◆ What the exercise asks ◆
For this listing, the lines between the one holding "BAT1: 12V (plus" and the one holding "D3: LED orange", inclusive, must be set down exactly.

◆ Source material ◆
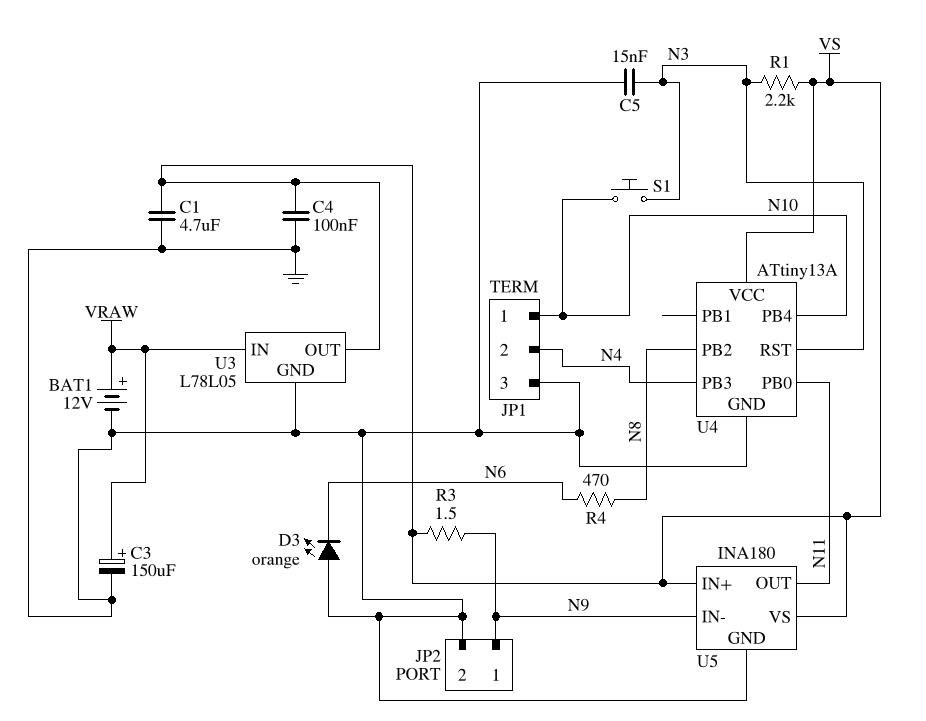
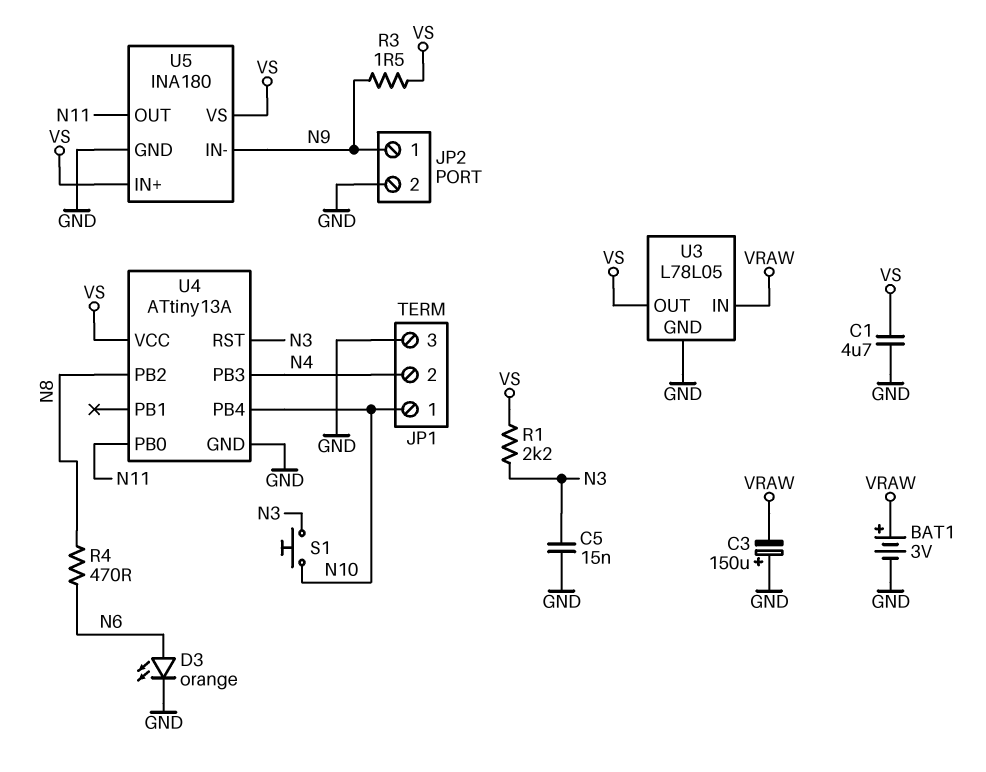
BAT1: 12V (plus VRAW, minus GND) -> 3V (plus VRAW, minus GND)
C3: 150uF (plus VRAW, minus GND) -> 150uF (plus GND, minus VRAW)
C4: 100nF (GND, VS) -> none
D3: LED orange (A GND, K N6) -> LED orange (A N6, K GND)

==

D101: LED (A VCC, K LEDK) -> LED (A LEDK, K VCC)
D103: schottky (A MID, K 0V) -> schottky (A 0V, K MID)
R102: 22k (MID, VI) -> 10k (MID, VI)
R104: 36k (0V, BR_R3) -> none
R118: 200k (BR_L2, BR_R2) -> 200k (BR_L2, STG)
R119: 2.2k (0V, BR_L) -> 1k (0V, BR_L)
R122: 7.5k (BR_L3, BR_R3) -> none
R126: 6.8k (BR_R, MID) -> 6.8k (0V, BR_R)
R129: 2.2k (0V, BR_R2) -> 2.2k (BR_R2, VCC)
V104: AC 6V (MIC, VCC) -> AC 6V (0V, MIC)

◆ Written solution ◆
BAT1: 12V (plus VRAW, minus GND) -> 3V (plus VRAW, minus GND)
C3: 150uF (plus VRAW, minus GND) -> 150uF (plus GND, minus VRAW)
C4: 100nF (GND, VS) -> none
D3: LED orange (A GND, K N6) -> LED orange (A N6, K GND)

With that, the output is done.